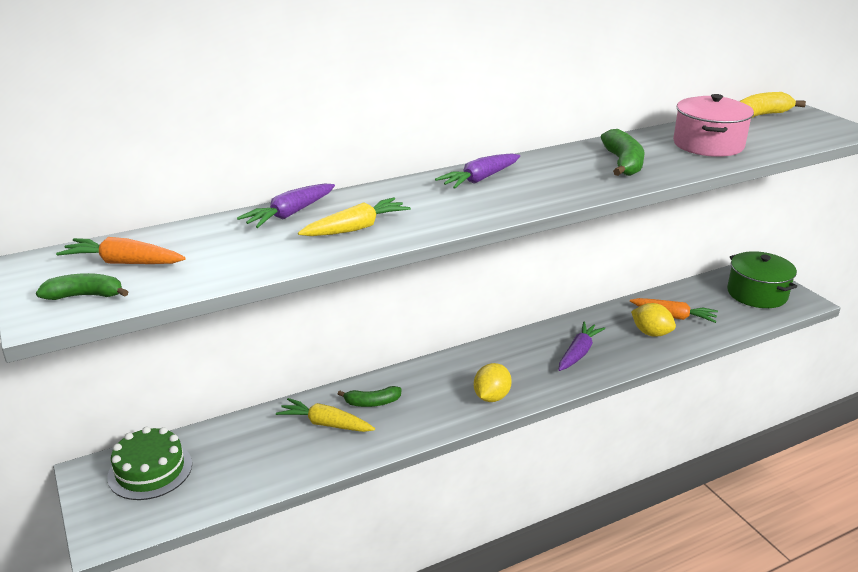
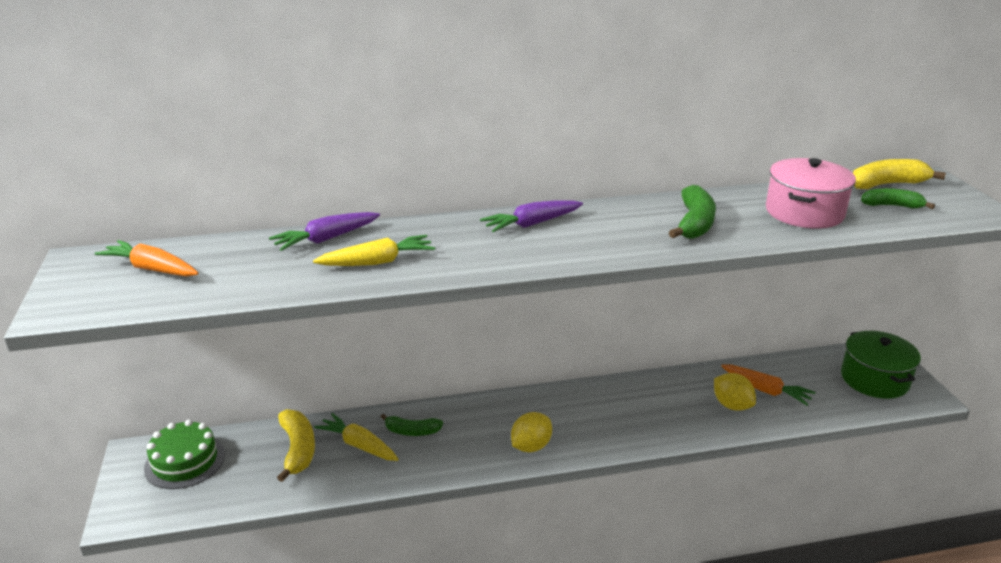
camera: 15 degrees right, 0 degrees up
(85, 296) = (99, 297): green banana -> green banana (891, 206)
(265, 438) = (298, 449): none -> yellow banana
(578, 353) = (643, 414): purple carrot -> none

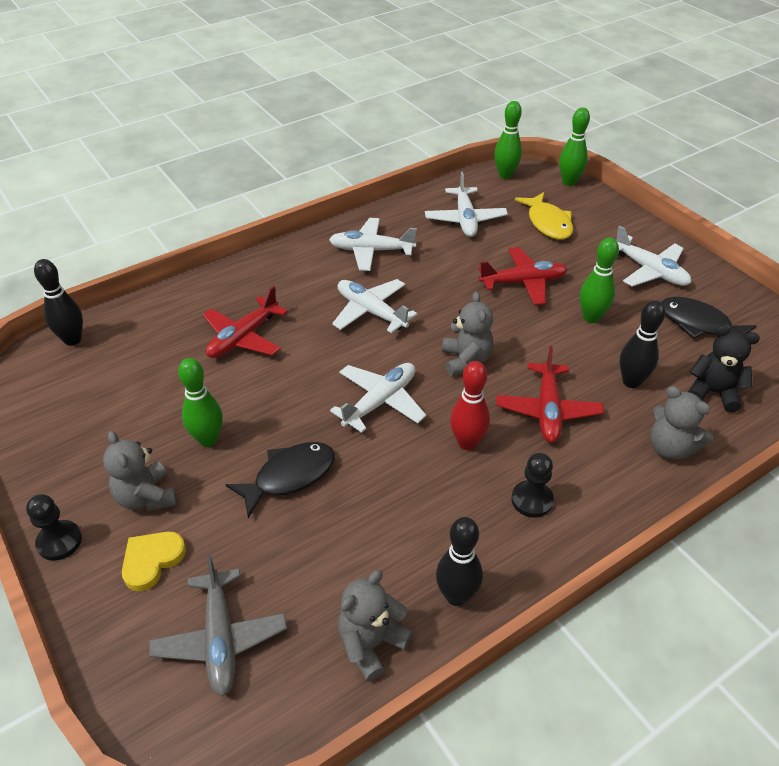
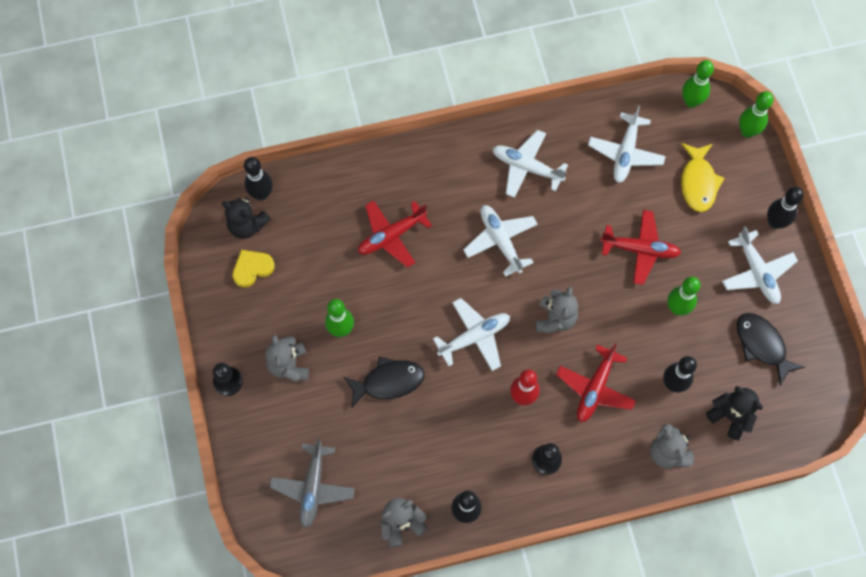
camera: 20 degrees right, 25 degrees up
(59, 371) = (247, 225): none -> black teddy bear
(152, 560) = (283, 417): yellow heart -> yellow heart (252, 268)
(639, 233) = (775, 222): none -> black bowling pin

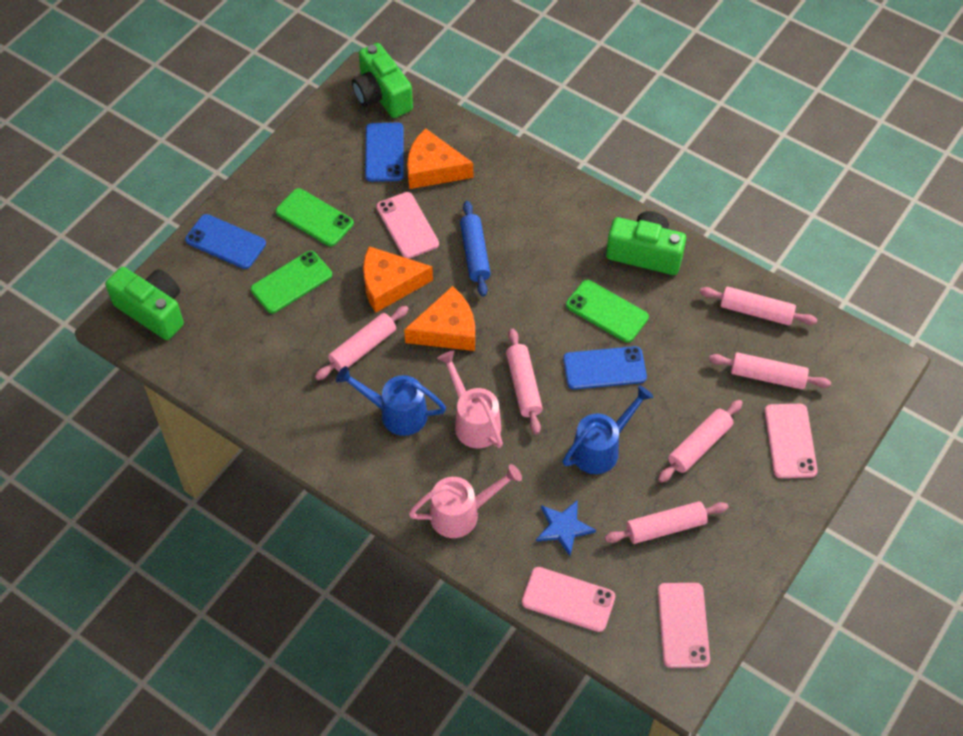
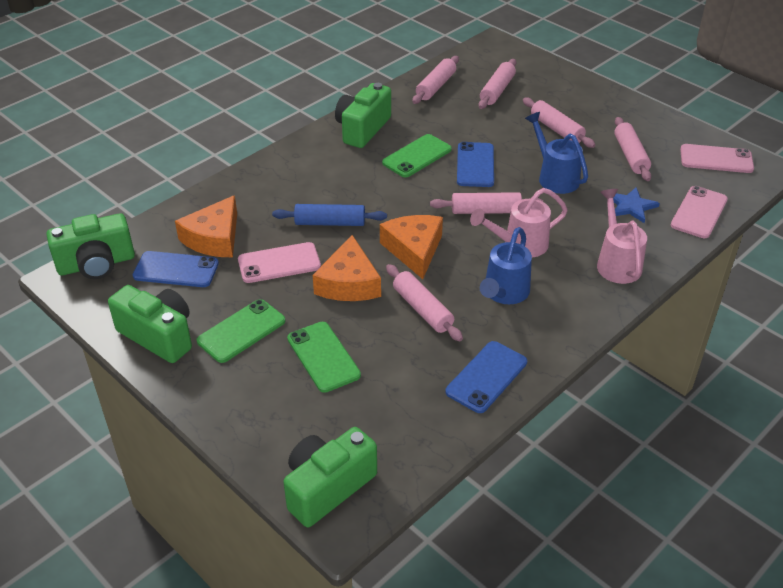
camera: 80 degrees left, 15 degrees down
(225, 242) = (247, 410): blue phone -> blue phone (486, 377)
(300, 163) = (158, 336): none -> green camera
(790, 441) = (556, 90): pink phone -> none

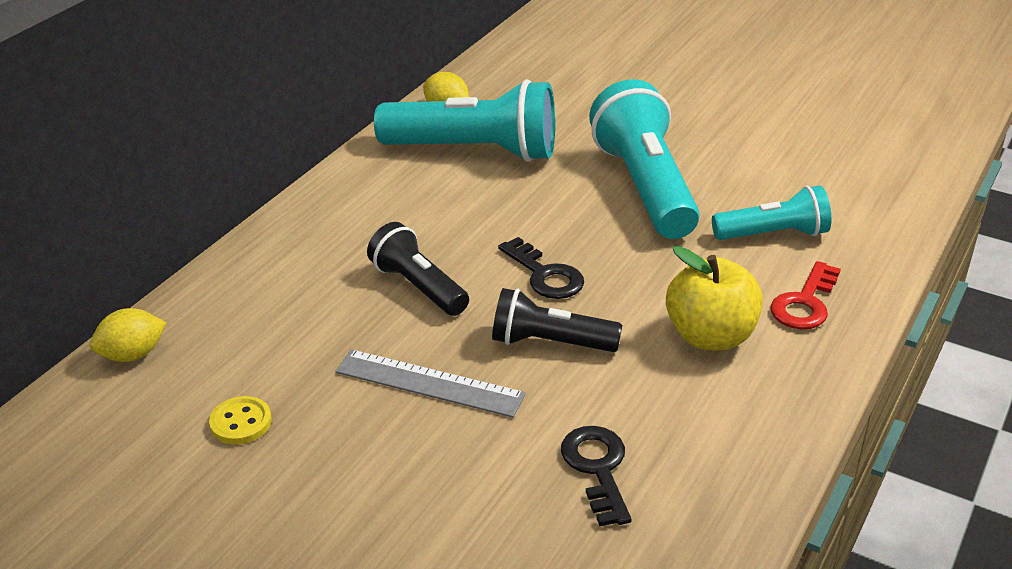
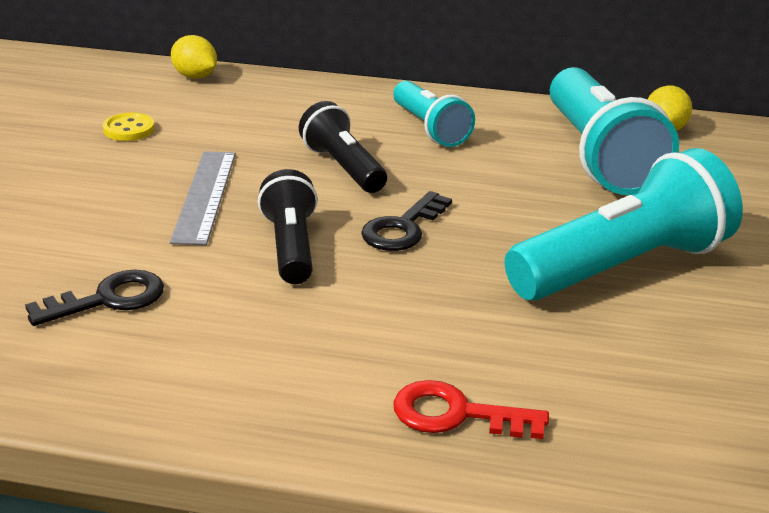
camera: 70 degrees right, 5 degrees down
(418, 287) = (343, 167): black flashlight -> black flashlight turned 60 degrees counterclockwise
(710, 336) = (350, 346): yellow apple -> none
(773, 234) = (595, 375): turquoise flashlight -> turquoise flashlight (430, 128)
============================================================
§ TO DO:
Only one stretch of the listing above is to be duplicated: the lines from the one containing "(59, 371) = (247, 225): none" through the one containing "(710, 336) = (350, 346): yellow apple -> none", both included. Copy them exactly, minus the pictures.

§ TASK ANSWER:
(59, 371) = (247, 225): none -> black teddy bear
(152, 560) = (283, 417): yellow heart -> yellow heart (252, 268)
(639, 233) = (775, 222): none -> black bowling pin

camera: 80 degrees left, 15 degrees down
(225, 242) = (247, 410): blue phone -> blue phone (486, 377)
(300, 163) = (158, 336): none -> green camera
(790, 441) = (556, 90): pink phone -> none

camera: 70 degrees right, 5 degrees down
(418, 287) = (343, 167): black flashlight -> black flashlight turned 60 degrees counterclockwise
(710, 336) = (350, 346): yellow apple -> none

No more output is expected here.